* [What to work on] I need the lines from the one holding "none -> yellow brick J7 level 1" to the last line of the data below repeated exactly, both included, without pictures.

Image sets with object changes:

#####

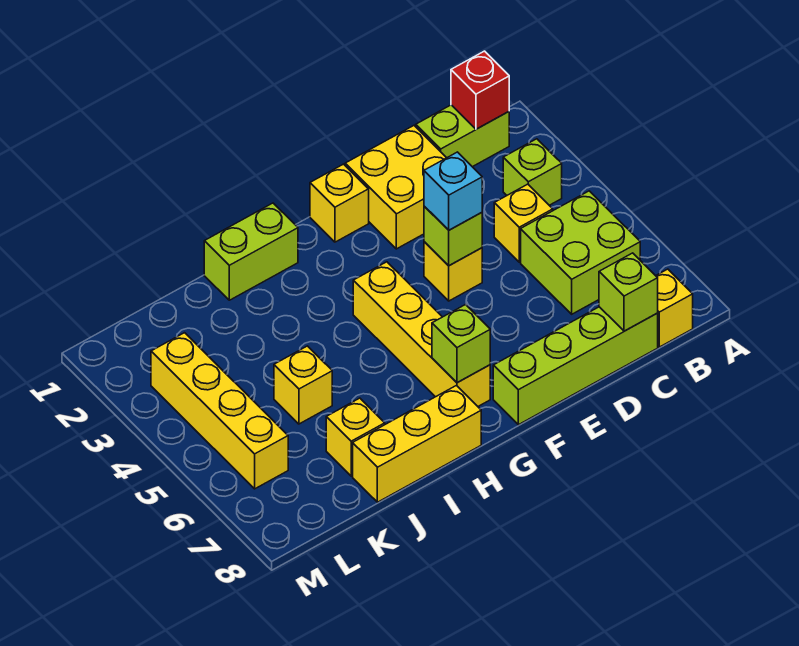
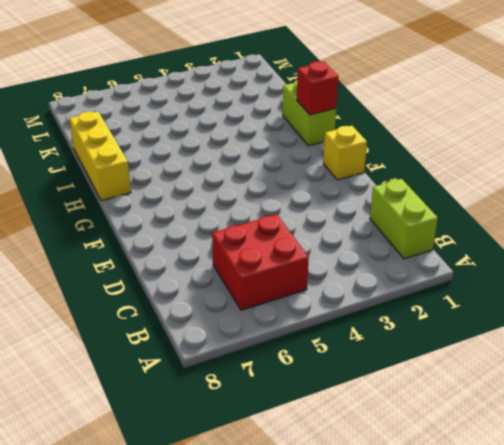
red brick B5:C6 level 1 -> lime brick B5:C6 level 1
red brick H1 level 2 -> red brick B1 level 2
none -> lime brick B3 level 1
none -> yellow brick B8 level 1
none -> yellow brick C4 level 1

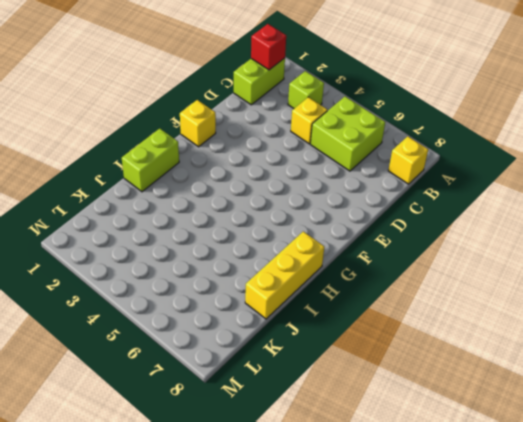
none -> lime brick C8:F8 level 1
none -> yellow brick D1:E2 level 1
none -> yellow brick E4 level 1

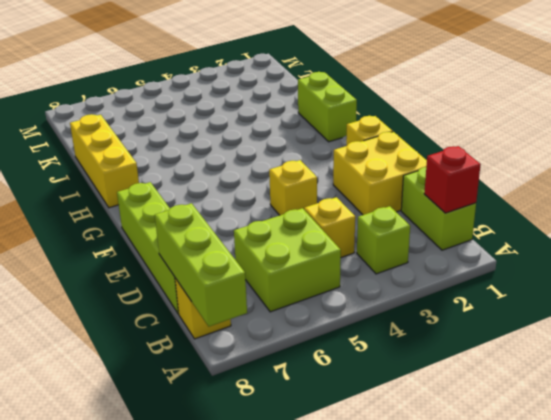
lime brick A8:C8 level 2 -> lime brick C8 level 2
none -> yellow brick G4:G7 level 1
none -> yellow brick J5 level 1
none -> yellow brick J7 level 1

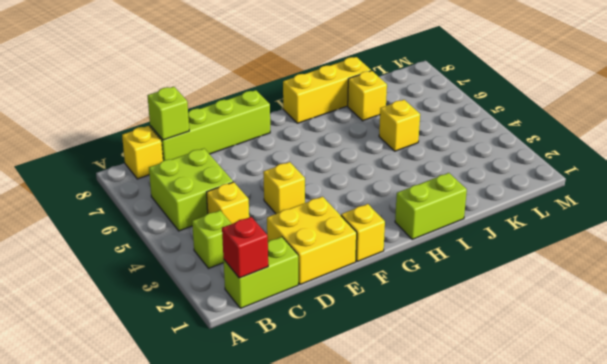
none -> yellow brick G4:G7 level 1
none -> yellow brick L3:L6 level 1
none -> lime brick E4 level 2

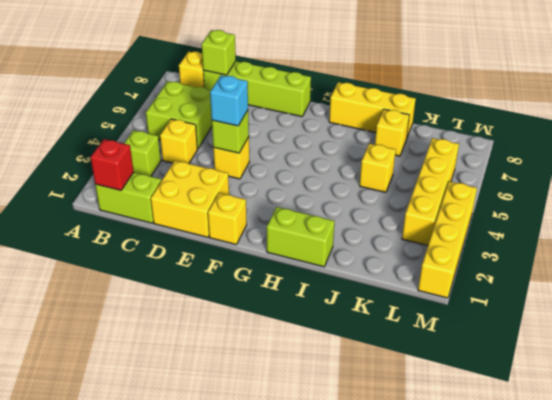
yellow brick M1:M4 level 1 -> yellow brick G4:G7 level 1
none -> lime brick G7 level 2

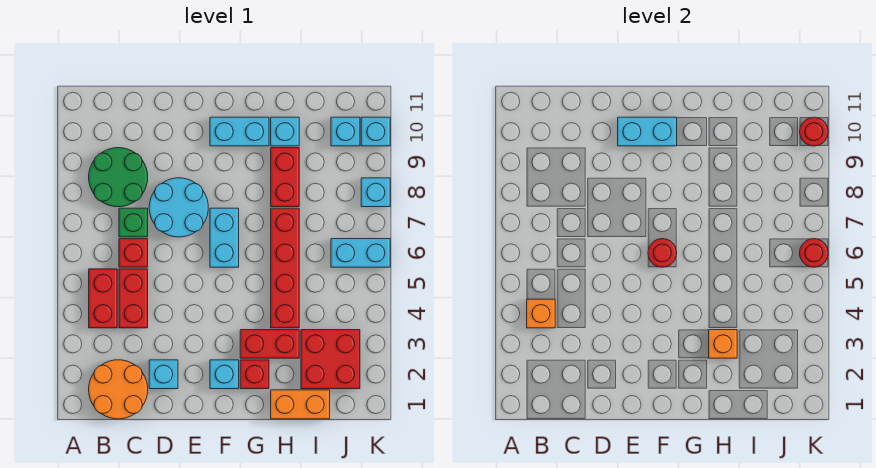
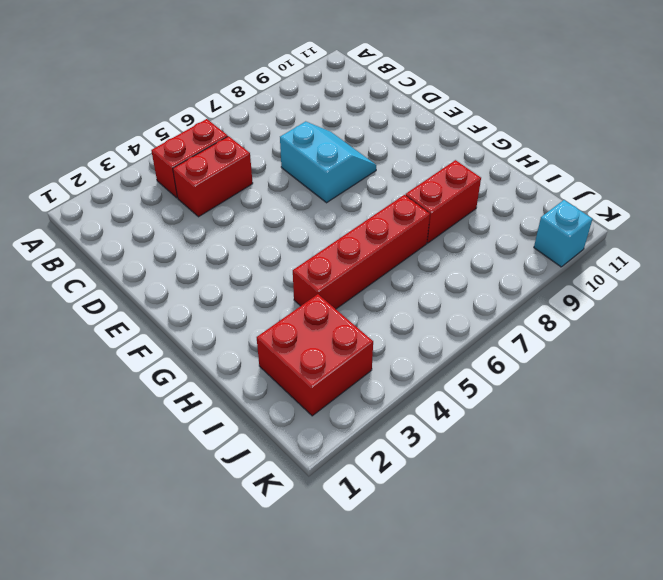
cyan slope D7:E8 level 1 top 7 -> cyan round brick D7:E8 level 1
none -> orange round brick B1:C2 level 1
none -> green round brick B8:C9 level 1
none -> red brick C6 level 1

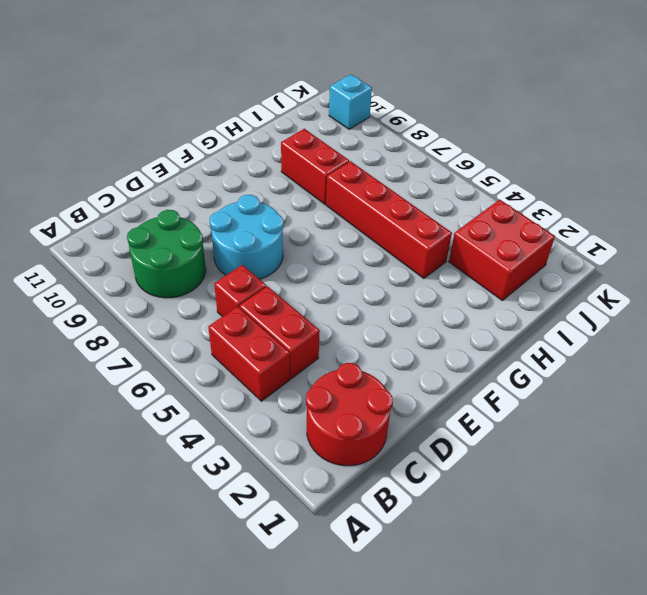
red round brick B1:C2 level 1 -> orange round brick B1:C2 level 1
none -> green brick C7 level 1
none -> cyan brick D2 level 1
none -> cyan brick F2 level 1

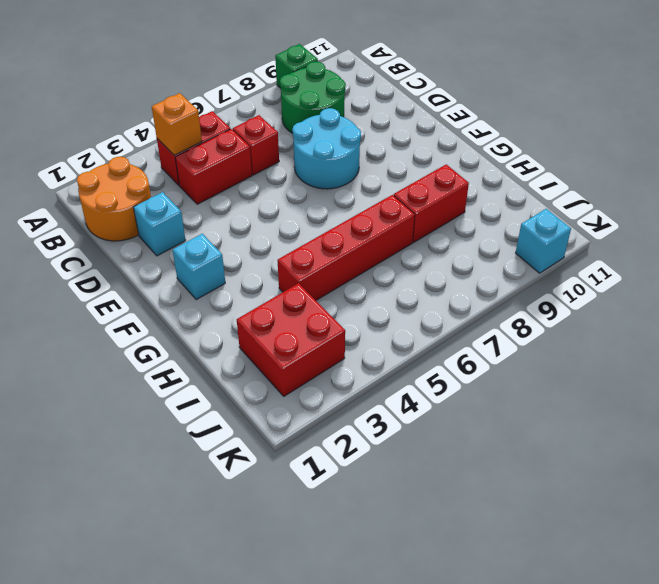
green brick A9 level 1 -> green brick C7 level 1
none -> cyan brick F6:F7 level 1
none -> cyan brick F10:G10 level 1
none -> red brick G2 level 1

#####

* [Exercise result]
none -> yellow brick J7 level 1

none -> yellow brick G4:G7 level 1
none -> yellow brick L3:L6 level 1
none -> lime brick E4 level 2

yellow brick M1:M4 level 1 -> yellow brick G4:G7 level 1
none -> lime brick G7 level 2

cyan slope D7:E8 level 1 top 7 -> cyan round brick D7:E8 level 1
none -> orange round brick B1:C2 level 1
none -> green round brick B8:C9 level 1
none -> red brick C6 level 1

red round brick B1:C2 level 1 -> orange round brick B1:C2 level 1
none -> green brick C7 level 1
none -> cyan brick D2 level 1
none -> cyan brick F2 level 1

green brick A9 level 1 -> green brick C7 level 1
none -> cyan brick F6:F7 level 1
none -> cyan brick F10:G10 level 1
none -> red brick G2 level 1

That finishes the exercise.